** Opening SOURCE INFORMATION block **

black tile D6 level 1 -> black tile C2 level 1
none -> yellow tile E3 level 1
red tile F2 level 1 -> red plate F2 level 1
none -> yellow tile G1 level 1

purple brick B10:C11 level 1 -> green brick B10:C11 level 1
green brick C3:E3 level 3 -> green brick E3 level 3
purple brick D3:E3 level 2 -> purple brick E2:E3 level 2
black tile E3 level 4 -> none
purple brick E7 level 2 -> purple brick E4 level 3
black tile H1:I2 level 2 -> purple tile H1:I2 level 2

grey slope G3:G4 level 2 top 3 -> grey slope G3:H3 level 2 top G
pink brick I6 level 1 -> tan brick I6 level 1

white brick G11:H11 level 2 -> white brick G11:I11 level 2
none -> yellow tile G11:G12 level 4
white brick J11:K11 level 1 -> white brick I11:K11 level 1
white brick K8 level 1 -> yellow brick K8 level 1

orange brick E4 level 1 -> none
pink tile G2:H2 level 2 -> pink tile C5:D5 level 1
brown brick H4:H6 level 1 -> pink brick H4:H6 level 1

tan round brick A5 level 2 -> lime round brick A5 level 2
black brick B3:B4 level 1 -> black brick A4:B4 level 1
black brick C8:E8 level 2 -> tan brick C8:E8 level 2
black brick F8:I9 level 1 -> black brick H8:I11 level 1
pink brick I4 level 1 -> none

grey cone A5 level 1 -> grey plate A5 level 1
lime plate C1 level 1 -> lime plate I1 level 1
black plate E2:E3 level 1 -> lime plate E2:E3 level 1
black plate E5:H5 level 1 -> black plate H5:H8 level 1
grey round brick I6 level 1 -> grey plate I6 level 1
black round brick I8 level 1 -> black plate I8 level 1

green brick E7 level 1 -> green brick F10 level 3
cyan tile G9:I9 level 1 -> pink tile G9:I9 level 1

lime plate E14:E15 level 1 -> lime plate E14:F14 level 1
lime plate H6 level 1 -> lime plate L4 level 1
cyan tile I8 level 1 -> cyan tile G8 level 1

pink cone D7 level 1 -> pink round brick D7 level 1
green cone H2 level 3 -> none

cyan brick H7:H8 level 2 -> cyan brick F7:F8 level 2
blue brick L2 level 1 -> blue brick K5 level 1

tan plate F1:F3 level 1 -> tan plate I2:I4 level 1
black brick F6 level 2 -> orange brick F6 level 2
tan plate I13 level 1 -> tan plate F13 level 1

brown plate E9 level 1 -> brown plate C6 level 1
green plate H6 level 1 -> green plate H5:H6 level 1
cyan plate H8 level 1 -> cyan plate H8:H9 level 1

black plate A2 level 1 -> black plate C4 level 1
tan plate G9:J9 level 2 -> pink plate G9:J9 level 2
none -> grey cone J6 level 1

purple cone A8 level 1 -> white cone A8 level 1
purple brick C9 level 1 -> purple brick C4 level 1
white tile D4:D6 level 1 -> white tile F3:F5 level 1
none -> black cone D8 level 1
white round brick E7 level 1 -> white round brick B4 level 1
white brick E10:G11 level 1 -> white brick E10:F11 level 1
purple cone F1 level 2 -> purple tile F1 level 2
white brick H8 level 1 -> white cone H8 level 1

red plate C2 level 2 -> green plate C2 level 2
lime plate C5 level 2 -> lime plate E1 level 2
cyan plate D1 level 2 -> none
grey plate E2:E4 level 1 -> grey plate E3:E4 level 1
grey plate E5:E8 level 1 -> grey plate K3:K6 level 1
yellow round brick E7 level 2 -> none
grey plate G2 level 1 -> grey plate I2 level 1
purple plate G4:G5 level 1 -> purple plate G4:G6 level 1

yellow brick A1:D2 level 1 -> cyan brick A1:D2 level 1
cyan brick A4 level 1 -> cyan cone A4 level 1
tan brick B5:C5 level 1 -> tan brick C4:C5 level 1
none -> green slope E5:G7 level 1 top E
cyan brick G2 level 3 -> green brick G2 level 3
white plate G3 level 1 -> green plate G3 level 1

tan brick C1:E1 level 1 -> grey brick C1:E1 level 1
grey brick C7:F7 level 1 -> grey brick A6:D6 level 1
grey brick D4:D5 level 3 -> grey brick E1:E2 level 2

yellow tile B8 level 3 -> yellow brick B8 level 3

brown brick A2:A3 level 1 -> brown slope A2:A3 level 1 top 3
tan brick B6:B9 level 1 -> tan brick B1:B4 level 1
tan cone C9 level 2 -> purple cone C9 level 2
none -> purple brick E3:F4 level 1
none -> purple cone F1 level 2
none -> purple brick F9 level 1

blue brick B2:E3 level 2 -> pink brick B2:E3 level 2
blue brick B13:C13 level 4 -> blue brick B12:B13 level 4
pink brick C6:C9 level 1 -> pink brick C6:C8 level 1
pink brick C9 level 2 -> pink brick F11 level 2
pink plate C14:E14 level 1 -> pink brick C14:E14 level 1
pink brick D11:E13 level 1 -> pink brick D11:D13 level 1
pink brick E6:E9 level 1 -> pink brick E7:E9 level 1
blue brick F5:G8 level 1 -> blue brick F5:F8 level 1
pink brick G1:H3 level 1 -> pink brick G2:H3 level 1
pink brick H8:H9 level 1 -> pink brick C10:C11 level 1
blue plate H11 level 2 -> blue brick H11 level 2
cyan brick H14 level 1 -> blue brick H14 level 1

** Closing SOURCE INFORMATION block **

[YOUR ASSIGNMENT]: All of the lines above need to be given again exactly.

[EXPECTED ANSWER]:
black tile D6 level 1 -> black tile C2 level 1
none -> yellow tile E3 level 1
red tile F2 level 1 -> red plate F2 level 1
none -> yellow tile G1 level 1

purple brick B10:C11 level 1 -> green brick B10:C11 level 1
green brick C3:E3 level 3 -> green brick E3 level 3
purple brick D3:E3 level 2 -> purple brick E2:E3 level 2
black tile E3 level 4 -> none
purple brick E7 level 2 -> purple brick E4 level 3
black tile H1:I2 level 2 -> purple tile H1:I2 level 2

grey slope G3:G4 level 2 top 3 -> grey slope G3:H3 level 2 top G
pink brick I6 level 1 -> tan brick I6 level 1

white brick G11:H11 level 2 -> white brick G11:I11 level 2
none -> yellow tile G11:G12 level 4
white brick J11:K11 level 1 -> white brick I11:K11 level 1
white brick K8 level 1 -> yellow brick K8 level 1

orange brick E4 level 1 -> none
pink tile G2:H2 level 2 -> pink tile C5:D5 level 1
brown brick H4:H6 level 1 -> pink brick H4:H6 level 1

tan round brick A5 level 2 -> lime round brick A5 level 2
black brick B3:B4 level 1 -> black brick A4:B4 level 1
black brick C8:E8 level 2 -> tan brick C8:E8 level 2
black brick F8:I9 level 1 -> black brick H8:I11 level 1
pink brick I4 level 1 -> none

grey cone A5 level 1 -> grey plate A5 level 1
lime plate C1 level 1 -> lime plate I1 level 1
black plate E2:E3 level 1 -> lime plate E2:E3 level 1
black plate E5:H5 level 1 -> black plate H5:H8 level 1
grey round brick I6 level 1 -> grey plate I6 level 1
black round brick I8 level 1 -> black plate I8 level 1

green brick E7 level 1 -> green brick F10 level 3
cyan tile G9:I9 level 1 -> pink tile G9:I9 level 1

lime plate E14:E15 level 1 -> lime plate E14:F14 level 1
lime plate H6 level 1 -> lime plate L4 level 1
cyan tile I8 level 1 -> cyan tile G8 level 1

pink cone D7 level 1 -> pink round brick D7 level 1
green cone H2 level 3 -> none

cyan brick H7:H8 level 2 -> cyan brick F7:F8 level 2
blue brick L2 level 1 -> blue brick K5 level 1

tan plate F1:F3 level 1 -> tan plate I2:I4 level 1
black brick F6 level 2 -> orange brick F6 level 2
tan plate I13 level 1 -> tan plate F13 level 1

brown plate E9 level 1 -> brown plate C6 level 1
green plate H6 level 1 -> green plate H5:H6 level 1
cyan plate H8 level 1 -> cyan plate H8:H9 level 1

black plate A2 level 1 -> black plate C4 level 1
tan plate G9:J9 level 2 -> pink plate G9:J9 level 2
none -> grey cone J6 level 1

purple cone A8 level 1 -> white cone A8 level 1
purple brick C9 level 1 -> purple brick C4 level 1
white tile D4:D6 level 1 -> white tile F3:F5 level 1
none -> black cone D8 level 1
white round brick E7 level 1 -> white round brick B4 level 1
white brick E10:G11 level 1 -> white brick E10:F11 level 1
purple cone F1 level 2 -> purple tile F1 level 2
white brick H8 level 1 -> white cone H8 level 1

red plate C2 level 2 -> green plate C2 level 2
lime plate C5 level 2 -> lime plate E1 level 2
cyan plate D1 level 2 -> none
grey plate E2:E4 level 1 -> grey plate E3:E4 level 1
grey plate E5:E8 level 1 -> grey plate K3:K6 level 1
yellow round brick E7 level 2 -> none
grey plate G2 level 1 -> grey plate I2 level 1
purple plate G4:G5 level 1 -> purple plate G4:G6 level 1

yellow brick A1:D2 level 1 -> cyan brick A1:D2 level 1
cyan brick A4 level 1 -> cyan cone A4 level 1
tan brick B5:C5 level 1 -> tan brick C4:C5 level 1
none -> green slope E5:G7 level 1 top E
cyan brick G2 level 3 -> green brick G2 level 3
white plate G3 level 1 -> green plate G3 level 1

tan brick C1:E1 level 1 -> grey brick C1:E1 level 1
grey brick C7:F7 level 1 -> grey brick A6:D6 level 1
grey brick D4:D5 level 3 -> grey brick E1:E2 level 2

yellow tile B8 level 3 -> yellow brick B8 level 3

brown brick A2:A3 level 1 -> brown slope A2:A3 level 1 top 3
tan brick B6:B9 level 1 -> tan brick B1:B4 level 1
tan cone C9 level 2 -> purple cone C9 level 2
none -> purple brick E3:F4 level 1
none -> purple cone F1 level 2
none -> purple brick F9 level 1

blue brick B2:E3 level 2 -> pink brick B2:E3 level 2
blue brick B13:C13 level 4 -> blue brick B12:B13 level 4
pink brick C6:C9 level 1 -> pink brick C6:C8 level 1
pink brick C9 level 2 -> pink brick F11 level 2
pink plate C14:E14 level 1 -> pink brick C14:E14 level 1
pink brick D11:E13 level 1 -> pink brick D11:D13 level 1
pink brick E6:E9 level 1 -> pink brick E7:E9 level 1
blue brick F5:G8 level 1 -> blue brick F5:F8 level 1
pink brick G1:H3 level 1 -> pink brick G2:H3 level 1
pink brick H8:H9 level 1 -> pink brick C10:C11 level 1
blue plate H11 level 2 -> blue brick H11 level 2
cyan brick H14 level 1 -> blue brick H14 level 1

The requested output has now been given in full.